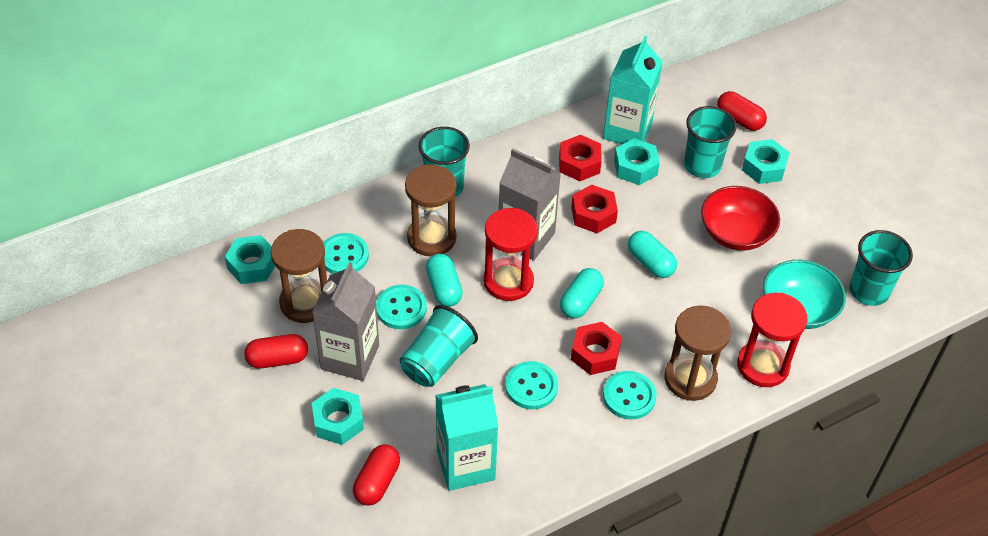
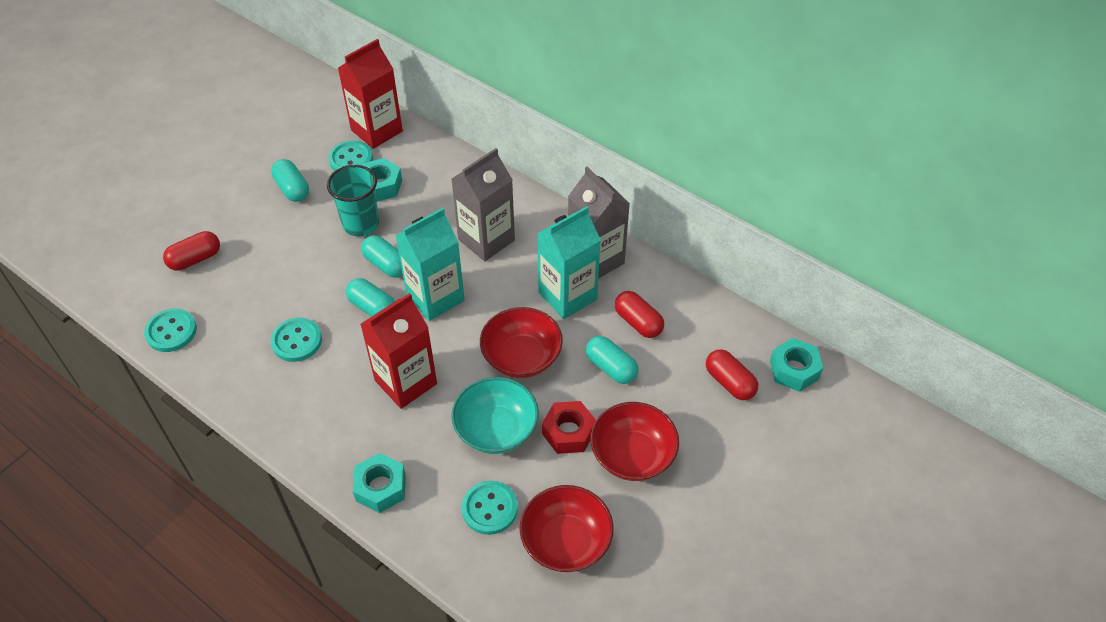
brown hourglass: 3 -> 0
red bowl: 1 -> 3
red carton: 0 -> 2
red hourglass: 2 -> 0
red nut: 3 -> 1
turquoise capsule: 3 -> 4
turquoise cup: 4 -> 1
turquoise nut: 4 -> 3

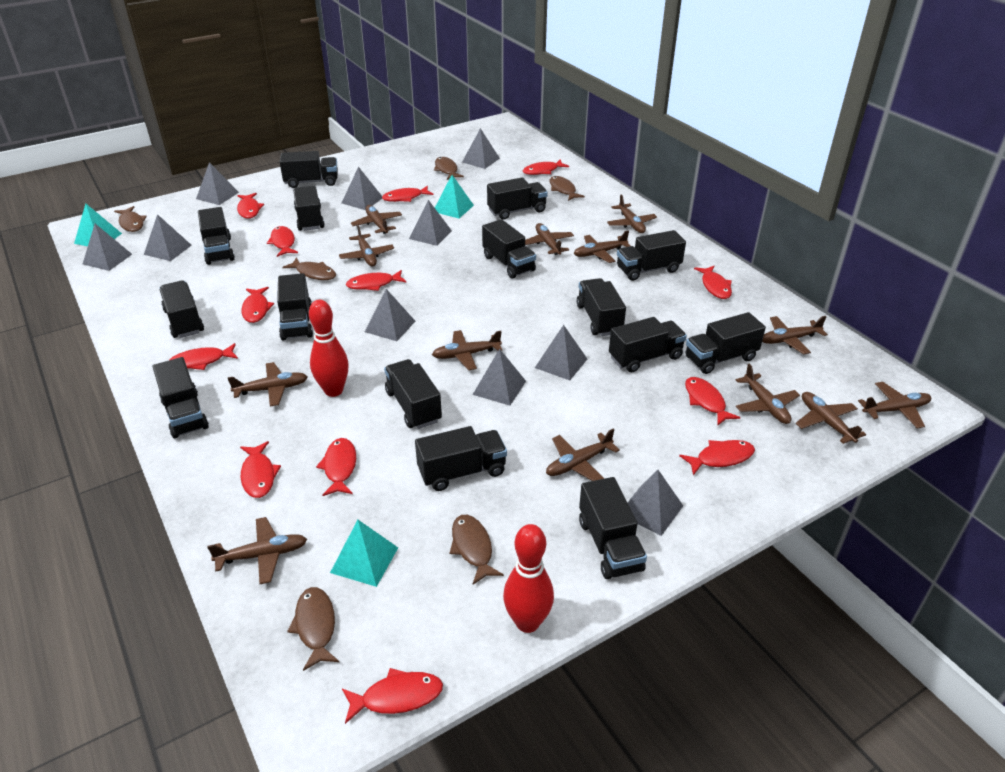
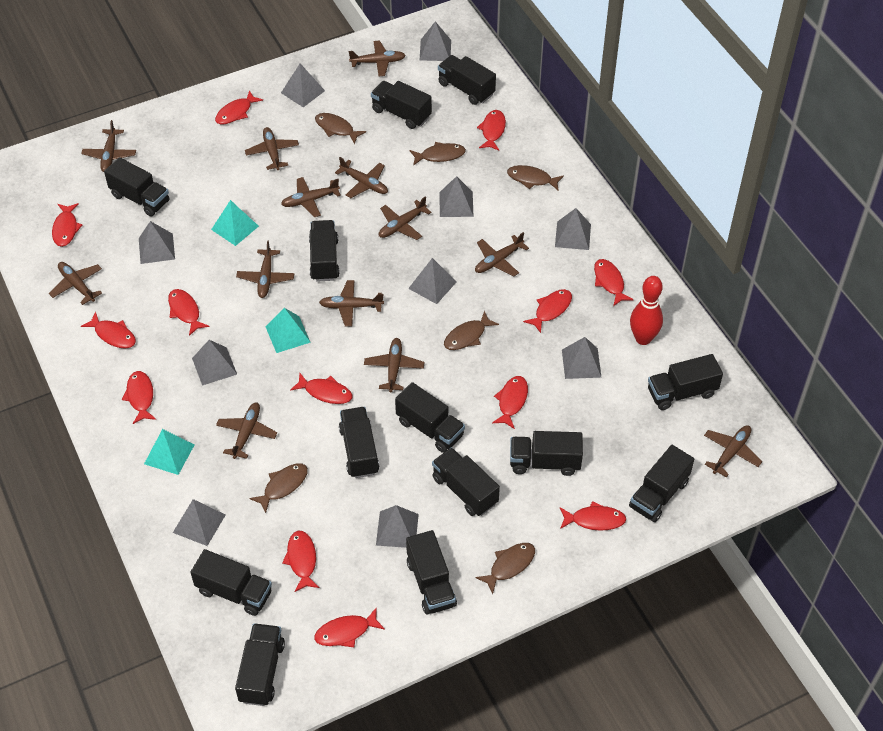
black truck: 15 -> 13
red bowling pin: 2 -> 1

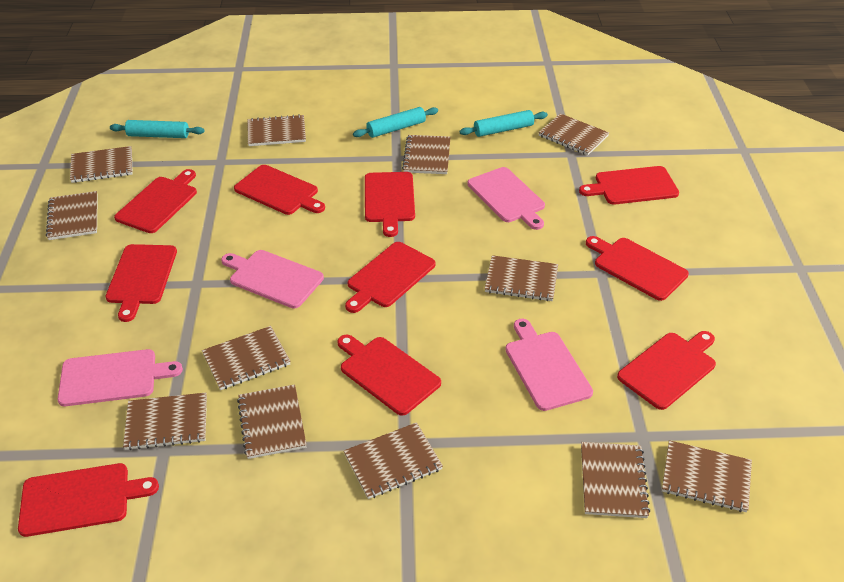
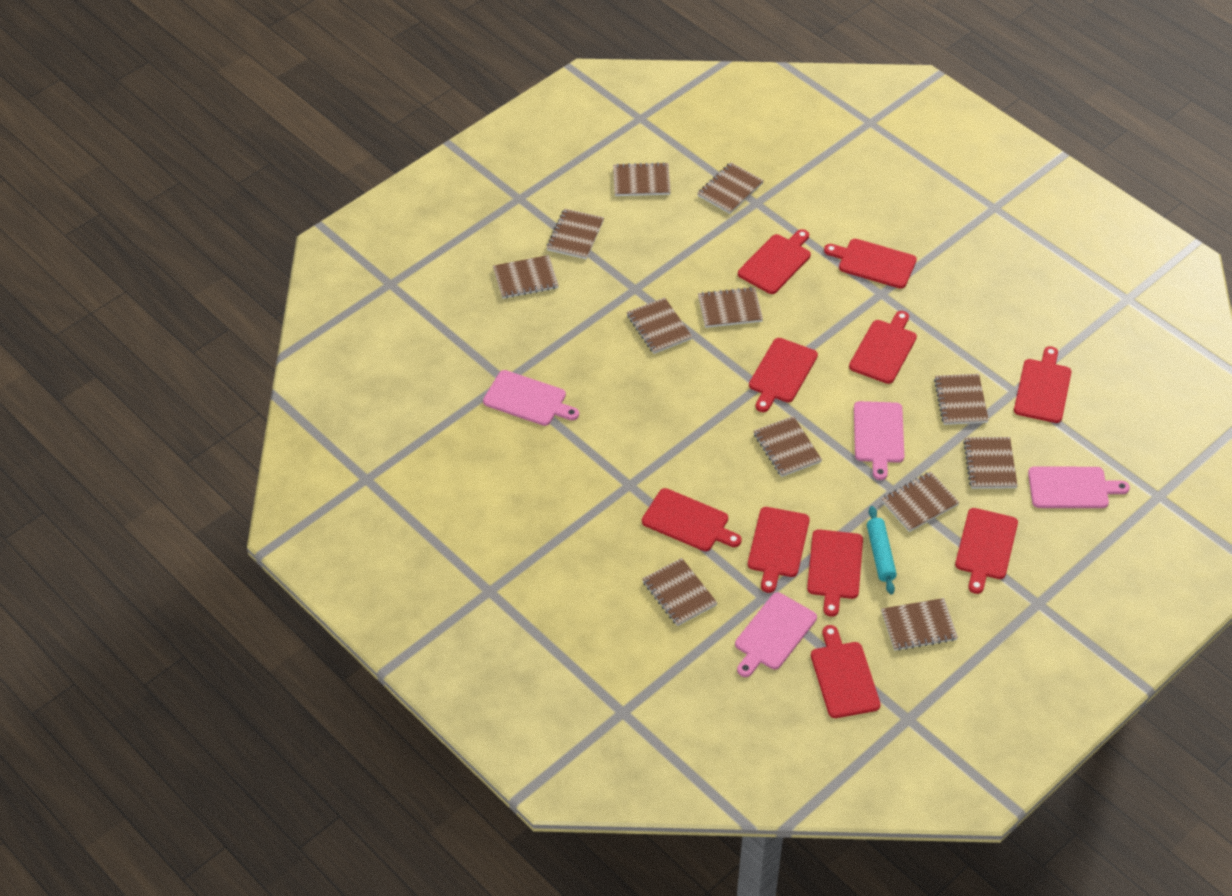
turquoise rolling pin: 3 -> 1

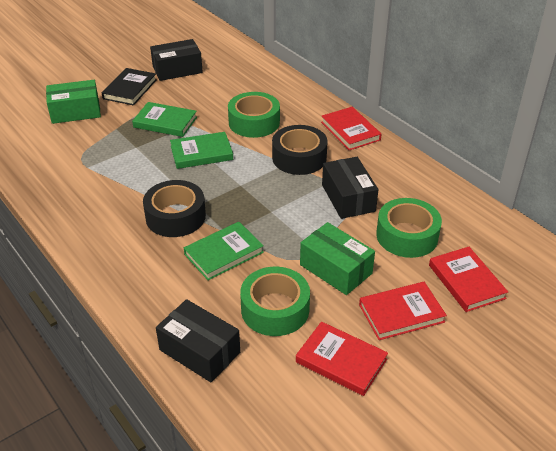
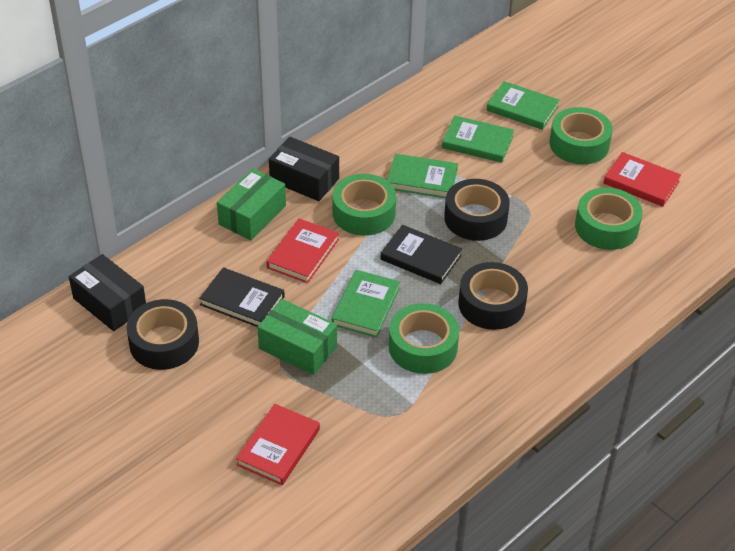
black book: 1 -> 2
black box: 3 -> 2
black tape: 2 -> 3
green book: 3 -> 4
green tape: 3 -> 4
red book: 4 -> 3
^^^^
● Task requirements
Extract the lines beginning with the one that contains "red nut: 3 -> 1" and ending with the last line of the listing. Keep them exact and drop the pictures.

● Expected answer
red nut: 3 -> 1
turquoise capsule: 3 -> 4
turquoise cup: 4 -> 1
turquoise nut: 4 -> 3

black truck: 15 -> 13
red bowling pin: 2 -> 1

turquoise rolling pin: 3 -> 1

black book: 1 -> 2
black box: 3 -> 2
black tape: 2 -> 3
green book: 3 -> 4
green tape: 3 -> 4
red book: 4 -> 3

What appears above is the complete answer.